* **Your goal**
Identify every line in the entries below that contains the string "shortInstrumentName", and copy each of those lines in full.

* **Entries from a collection**
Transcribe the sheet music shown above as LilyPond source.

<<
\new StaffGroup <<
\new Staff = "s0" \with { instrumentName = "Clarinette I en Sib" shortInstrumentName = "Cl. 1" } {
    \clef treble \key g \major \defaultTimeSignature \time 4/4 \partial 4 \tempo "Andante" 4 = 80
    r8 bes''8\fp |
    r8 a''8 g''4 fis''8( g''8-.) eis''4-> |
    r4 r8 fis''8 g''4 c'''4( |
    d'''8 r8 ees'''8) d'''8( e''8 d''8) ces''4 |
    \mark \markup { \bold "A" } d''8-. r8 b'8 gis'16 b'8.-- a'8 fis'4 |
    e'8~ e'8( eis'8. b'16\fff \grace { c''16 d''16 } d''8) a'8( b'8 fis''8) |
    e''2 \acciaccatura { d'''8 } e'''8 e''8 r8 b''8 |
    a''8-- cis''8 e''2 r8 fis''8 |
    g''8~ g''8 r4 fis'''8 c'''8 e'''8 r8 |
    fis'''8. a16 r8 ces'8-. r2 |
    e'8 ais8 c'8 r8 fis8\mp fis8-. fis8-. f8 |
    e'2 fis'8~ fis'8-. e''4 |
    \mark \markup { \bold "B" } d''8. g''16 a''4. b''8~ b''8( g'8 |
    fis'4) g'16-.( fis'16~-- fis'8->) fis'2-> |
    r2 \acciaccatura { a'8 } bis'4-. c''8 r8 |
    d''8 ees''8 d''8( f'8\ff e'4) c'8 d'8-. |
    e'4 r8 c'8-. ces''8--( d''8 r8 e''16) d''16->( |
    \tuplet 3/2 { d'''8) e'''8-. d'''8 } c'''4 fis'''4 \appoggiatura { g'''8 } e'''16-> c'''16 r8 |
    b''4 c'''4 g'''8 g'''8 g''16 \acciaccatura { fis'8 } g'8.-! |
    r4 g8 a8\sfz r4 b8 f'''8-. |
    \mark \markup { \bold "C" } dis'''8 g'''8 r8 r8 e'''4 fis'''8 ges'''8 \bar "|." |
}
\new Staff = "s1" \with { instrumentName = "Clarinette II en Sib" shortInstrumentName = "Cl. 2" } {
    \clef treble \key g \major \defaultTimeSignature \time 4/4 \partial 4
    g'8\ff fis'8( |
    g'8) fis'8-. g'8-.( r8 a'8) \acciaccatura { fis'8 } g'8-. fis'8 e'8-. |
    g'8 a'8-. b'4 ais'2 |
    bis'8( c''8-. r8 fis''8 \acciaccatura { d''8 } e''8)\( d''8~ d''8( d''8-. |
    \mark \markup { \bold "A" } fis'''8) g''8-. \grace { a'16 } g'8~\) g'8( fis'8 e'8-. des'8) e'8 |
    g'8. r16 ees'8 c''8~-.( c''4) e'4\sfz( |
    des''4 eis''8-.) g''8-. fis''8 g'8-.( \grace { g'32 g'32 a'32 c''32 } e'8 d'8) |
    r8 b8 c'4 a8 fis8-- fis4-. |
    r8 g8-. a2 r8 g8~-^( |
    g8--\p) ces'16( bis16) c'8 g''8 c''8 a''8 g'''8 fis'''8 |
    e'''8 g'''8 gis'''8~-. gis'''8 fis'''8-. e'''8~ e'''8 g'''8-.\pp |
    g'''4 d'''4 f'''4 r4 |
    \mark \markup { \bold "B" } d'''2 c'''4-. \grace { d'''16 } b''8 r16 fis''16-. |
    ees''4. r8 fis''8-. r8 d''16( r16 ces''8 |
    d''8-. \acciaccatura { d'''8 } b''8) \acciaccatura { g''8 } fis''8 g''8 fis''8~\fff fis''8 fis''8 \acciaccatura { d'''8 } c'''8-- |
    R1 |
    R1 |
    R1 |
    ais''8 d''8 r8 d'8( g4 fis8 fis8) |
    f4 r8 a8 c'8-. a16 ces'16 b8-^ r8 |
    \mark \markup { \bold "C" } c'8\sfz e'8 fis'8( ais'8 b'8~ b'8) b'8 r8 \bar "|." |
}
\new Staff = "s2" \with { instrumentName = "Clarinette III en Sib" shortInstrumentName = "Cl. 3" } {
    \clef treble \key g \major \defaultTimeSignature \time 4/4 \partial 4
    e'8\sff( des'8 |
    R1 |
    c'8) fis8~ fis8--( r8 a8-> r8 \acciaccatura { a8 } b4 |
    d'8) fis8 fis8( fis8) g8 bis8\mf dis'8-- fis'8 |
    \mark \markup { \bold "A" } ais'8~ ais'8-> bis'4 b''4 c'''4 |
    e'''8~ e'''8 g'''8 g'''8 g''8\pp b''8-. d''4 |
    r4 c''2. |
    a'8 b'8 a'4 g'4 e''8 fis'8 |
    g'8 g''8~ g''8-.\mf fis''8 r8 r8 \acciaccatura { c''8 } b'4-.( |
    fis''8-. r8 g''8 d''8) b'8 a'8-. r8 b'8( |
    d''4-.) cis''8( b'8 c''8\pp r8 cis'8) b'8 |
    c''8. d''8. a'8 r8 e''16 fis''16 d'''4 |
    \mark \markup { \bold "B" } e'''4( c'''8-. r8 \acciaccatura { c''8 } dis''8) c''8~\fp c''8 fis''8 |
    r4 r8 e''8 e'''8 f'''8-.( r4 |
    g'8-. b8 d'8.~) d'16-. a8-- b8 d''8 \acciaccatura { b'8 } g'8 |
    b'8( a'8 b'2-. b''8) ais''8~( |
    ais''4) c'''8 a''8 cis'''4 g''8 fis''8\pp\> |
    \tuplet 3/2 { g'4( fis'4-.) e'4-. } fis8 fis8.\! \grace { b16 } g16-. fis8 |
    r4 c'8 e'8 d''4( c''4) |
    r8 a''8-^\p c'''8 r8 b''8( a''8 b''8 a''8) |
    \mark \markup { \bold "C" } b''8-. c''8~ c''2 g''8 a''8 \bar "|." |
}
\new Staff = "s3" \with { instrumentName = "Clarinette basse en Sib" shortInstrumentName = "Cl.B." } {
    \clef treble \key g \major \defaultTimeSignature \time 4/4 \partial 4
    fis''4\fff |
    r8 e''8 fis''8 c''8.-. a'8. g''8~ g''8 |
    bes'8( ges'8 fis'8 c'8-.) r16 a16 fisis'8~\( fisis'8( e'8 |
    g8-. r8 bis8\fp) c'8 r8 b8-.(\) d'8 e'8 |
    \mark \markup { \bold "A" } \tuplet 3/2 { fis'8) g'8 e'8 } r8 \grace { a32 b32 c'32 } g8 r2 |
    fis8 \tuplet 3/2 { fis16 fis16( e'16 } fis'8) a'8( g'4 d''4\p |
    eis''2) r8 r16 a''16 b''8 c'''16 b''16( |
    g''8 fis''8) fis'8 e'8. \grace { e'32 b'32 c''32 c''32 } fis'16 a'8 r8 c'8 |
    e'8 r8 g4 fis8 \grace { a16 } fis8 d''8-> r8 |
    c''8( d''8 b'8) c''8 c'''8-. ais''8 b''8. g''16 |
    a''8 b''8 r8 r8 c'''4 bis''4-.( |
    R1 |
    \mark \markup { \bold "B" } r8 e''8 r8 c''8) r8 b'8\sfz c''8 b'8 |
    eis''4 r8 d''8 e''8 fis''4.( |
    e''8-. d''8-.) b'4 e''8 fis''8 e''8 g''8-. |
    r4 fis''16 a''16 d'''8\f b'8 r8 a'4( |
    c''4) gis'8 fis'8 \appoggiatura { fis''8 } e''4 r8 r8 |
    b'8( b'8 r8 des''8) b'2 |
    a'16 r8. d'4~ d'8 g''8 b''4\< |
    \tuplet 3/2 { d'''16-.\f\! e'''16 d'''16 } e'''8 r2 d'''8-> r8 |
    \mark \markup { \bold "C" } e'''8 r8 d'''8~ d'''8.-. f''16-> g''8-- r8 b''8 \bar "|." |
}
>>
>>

---

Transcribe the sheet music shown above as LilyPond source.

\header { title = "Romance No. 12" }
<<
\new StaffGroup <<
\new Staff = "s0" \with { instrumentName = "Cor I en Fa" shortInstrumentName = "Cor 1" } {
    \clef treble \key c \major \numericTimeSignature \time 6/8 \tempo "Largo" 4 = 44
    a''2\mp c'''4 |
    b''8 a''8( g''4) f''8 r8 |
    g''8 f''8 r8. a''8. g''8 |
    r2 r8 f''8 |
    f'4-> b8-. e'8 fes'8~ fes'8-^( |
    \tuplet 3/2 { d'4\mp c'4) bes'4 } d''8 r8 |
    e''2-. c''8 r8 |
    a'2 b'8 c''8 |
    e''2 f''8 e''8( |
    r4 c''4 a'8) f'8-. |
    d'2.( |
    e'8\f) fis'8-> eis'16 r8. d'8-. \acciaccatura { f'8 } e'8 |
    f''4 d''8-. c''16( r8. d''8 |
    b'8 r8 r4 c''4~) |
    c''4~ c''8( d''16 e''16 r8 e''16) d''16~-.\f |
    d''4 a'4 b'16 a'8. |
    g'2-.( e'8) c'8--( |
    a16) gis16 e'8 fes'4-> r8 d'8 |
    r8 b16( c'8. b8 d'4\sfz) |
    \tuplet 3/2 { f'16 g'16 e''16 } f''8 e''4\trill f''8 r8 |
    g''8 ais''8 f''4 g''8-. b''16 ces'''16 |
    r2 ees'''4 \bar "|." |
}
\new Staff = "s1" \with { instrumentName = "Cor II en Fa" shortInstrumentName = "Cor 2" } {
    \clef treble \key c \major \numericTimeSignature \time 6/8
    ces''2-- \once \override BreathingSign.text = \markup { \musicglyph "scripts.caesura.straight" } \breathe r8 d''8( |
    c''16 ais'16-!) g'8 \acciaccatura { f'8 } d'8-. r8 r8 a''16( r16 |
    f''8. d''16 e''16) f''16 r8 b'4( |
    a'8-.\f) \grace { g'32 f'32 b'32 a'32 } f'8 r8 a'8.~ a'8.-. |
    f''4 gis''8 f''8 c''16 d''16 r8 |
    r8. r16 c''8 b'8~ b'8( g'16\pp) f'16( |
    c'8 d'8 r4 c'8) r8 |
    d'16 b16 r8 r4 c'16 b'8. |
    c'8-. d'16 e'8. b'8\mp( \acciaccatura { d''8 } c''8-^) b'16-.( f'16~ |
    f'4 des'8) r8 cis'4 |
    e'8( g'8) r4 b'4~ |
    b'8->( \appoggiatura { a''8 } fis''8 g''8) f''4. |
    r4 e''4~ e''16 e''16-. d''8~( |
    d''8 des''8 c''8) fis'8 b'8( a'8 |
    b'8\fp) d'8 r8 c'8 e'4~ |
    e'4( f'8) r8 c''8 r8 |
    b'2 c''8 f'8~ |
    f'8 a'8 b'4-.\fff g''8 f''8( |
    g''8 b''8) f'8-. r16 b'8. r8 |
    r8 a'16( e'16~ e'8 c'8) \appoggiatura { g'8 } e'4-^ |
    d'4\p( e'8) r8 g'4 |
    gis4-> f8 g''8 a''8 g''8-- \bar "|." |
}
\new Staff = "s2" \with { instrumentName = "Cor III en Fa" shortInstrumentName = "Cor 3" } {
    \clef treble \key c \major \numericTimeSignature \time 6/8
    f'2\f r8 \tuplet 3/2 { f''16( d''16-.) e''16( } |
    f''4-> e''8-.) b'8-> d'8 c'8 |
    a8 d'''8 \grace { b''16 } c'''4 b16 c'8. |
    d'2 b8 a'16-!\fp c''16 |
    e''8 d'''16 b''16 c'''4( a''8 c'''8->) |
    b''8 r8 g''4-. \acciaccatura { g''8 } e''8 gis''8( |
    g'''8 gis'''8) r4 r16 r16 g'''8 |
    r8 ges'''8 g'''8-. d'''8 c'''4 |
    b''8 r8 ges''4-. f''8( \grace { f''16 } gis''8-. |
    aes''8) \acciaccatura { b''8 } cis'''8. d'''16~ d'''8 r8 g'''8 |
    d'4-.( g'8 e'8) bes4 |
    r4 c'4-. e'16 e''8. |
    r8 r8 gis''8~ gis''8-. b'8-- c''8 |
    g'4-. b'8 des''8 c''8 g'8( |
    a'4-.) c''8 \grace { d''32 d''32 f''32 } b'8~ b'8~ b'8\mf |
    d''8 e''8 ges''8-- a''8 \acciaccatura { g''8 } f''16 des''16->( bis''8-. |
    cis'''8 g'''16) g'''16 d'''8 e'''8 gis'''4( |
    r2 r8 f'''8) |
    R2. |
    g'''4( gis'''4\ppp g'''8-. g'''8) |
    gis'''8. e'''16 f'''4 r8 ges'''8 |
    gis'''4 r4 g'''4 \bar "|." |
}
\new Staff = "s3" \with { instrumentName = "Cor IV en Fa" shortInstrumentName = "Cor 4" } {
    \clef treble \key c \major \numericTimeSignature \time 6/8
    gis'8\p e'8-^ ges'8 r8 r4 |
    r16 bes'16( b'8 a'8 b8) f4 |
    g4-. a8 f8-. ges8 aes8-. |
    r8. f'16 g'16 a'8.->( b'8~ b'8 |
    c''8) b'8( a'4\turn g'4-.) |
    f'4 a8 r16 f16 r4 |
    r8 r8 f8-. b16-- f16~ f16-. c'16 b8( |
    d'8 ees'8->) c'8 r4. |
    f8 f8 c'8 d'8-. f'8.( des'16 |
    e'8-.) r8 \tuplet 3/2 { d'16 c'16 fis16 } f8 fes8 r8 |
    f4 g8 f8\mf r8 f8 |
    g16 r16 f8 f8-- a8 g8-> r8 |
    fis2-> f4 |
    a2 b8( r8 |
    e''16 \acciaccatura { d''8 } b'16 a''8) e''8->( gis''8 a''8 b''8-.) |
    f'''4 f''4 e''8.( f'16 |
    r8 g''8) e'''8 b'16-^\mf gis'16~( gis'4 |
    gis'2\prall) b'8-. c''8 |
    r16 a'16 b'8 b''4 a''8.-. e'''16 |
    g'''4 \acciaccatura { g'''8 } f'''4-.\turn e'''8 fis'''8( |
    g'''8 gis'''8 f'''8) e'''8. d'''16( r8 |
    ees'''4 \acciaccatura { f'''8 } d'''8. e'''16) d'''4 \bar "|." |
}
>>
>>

* **Response to this task**
\new Staff = "s0" \with { instrumentName = "Clarinette I en Sib" shortInstrumentName = "Cl. 1" } {
\new Staff = "s1" \with { instrumentName = "Clarinette II en Sib" shortInstrumentName = "Cl. 2" } {
\new Staff = "s2" \with { instrumentName = "Clarinette III en Sib" shortInstrumentName = "Cl. 3" } {
\new Staff = "s3" \with { instrumentName = "Clarinette basse en Sib" shortInstrumentName = "Cl.B." } {
\new Staff = "s0" \with { instrumentName = "Cor I en Fa" shortInstrumentName = "Cor 1" } {
\new Staff = "s1" \with { instrumentName = "Cor II en Fa" shortInstrumentName = "Cor 2" } {
\new Staff = "s2" \with { instrumentName = "Cor III en Fa" shortInstrumentName = "Cor 3" } {
\new Staff = "s3" \with { instrumentName = "Cor IV en Fa" shortInstrumentName = "Cor 4" } {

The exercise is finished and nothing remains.